What is being asked - Line count for "SENS": state how many lines of the data below include it, and output nothing more.

Structured diff data
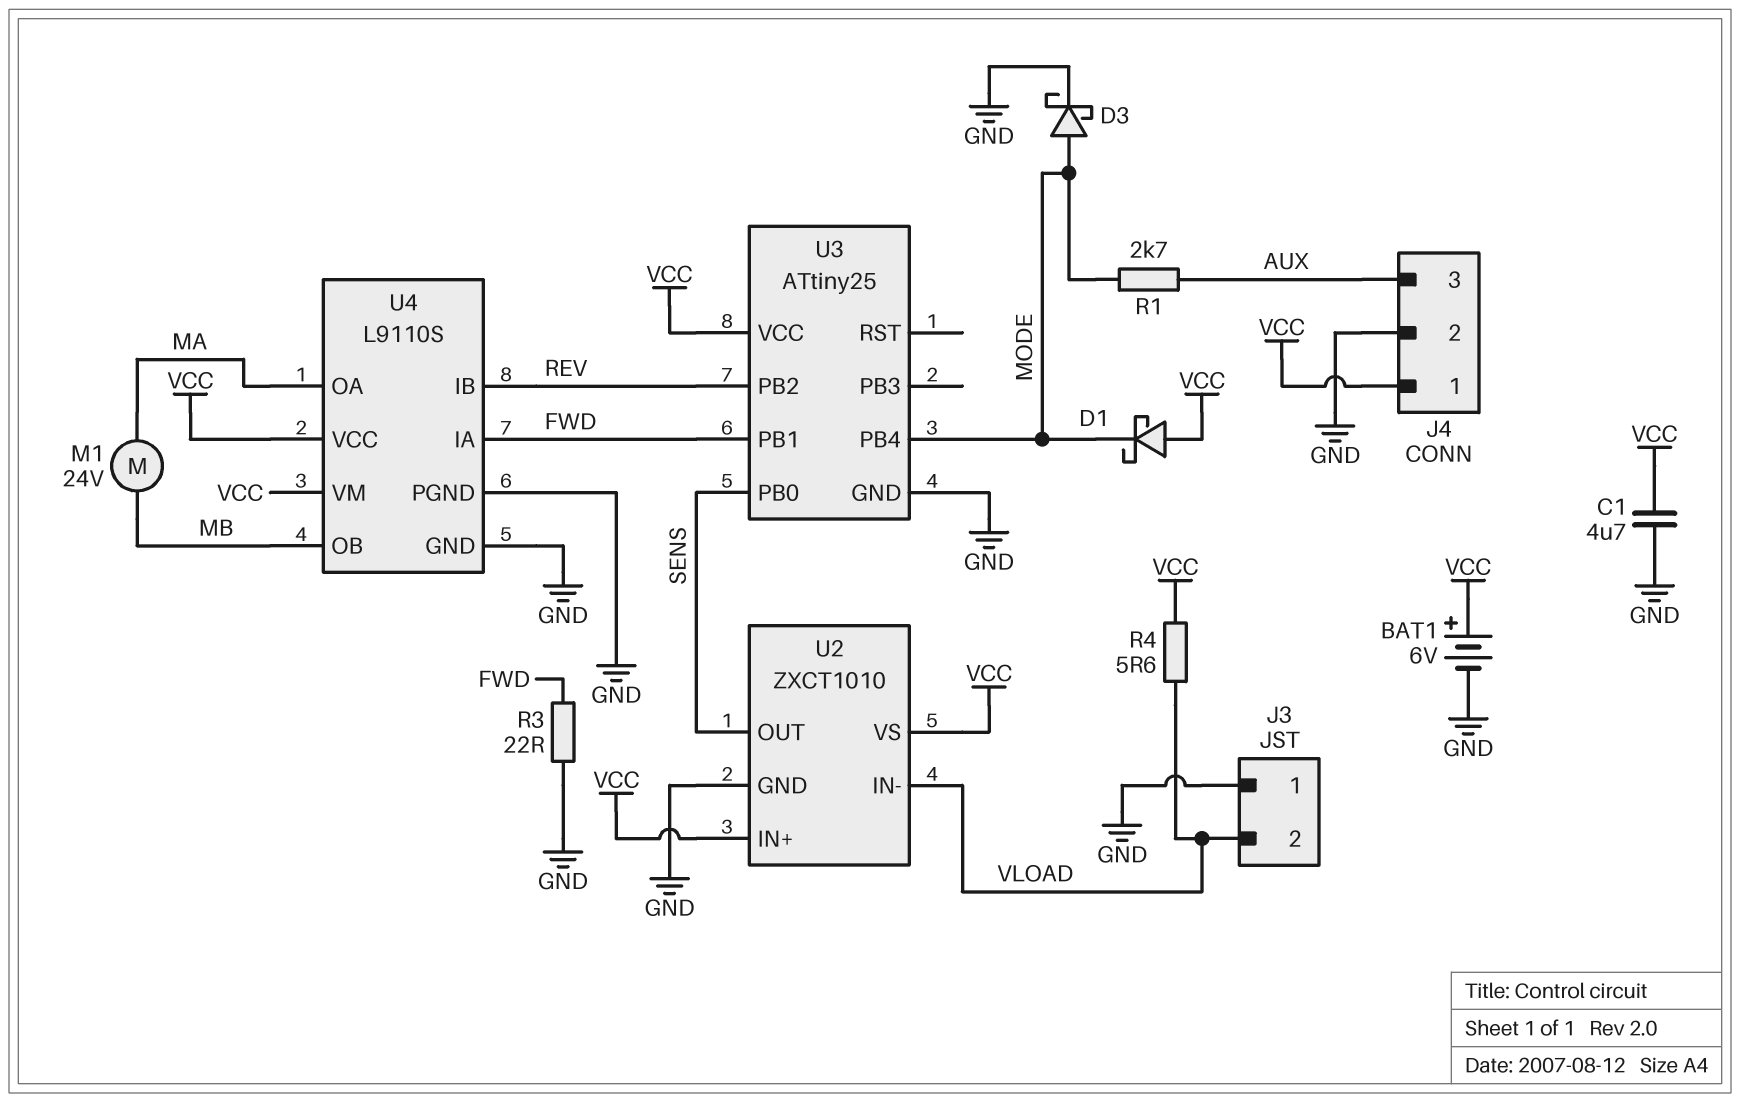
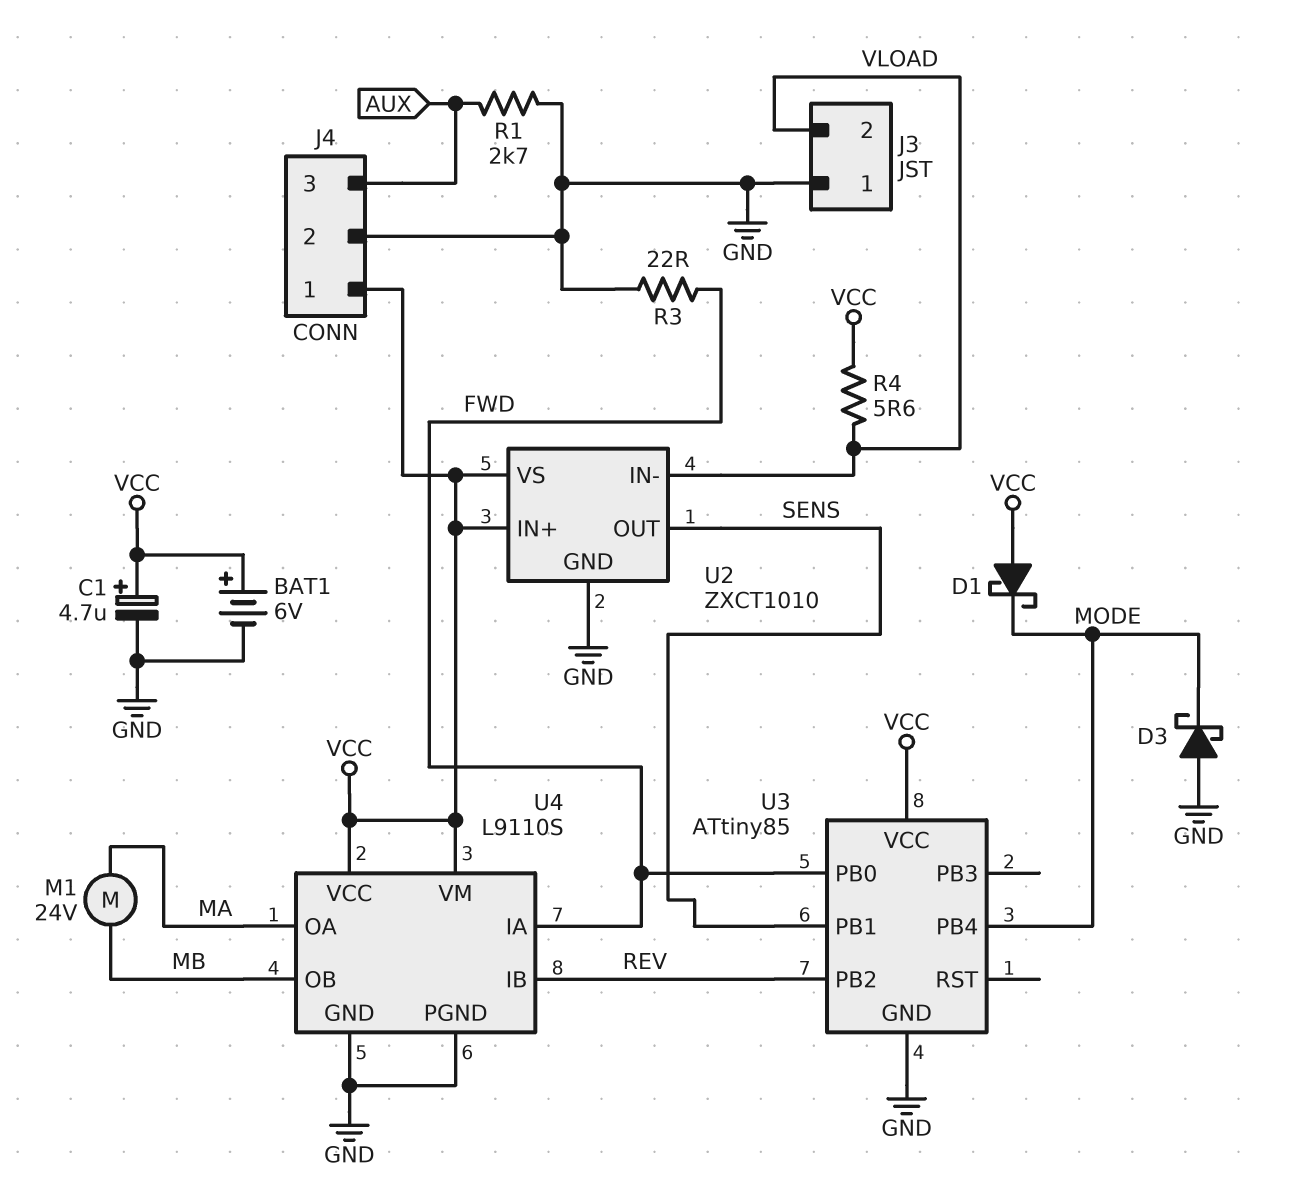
C1: 4.7uF (GND, VCC) -> 4.7uF (plus VCC, minus GND)
D3: schottky (A MODE, K GND) -> schottky (A GND, K MODE)
R1: 2.7k (AUX, MODE) -> 2.7k (AUX, GND)
U3: ATtiny25 -> ATtiny85
U3 pin PB0: SENS -> FWD
U3 pin PB1: FWD -> SENS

Solution below - 2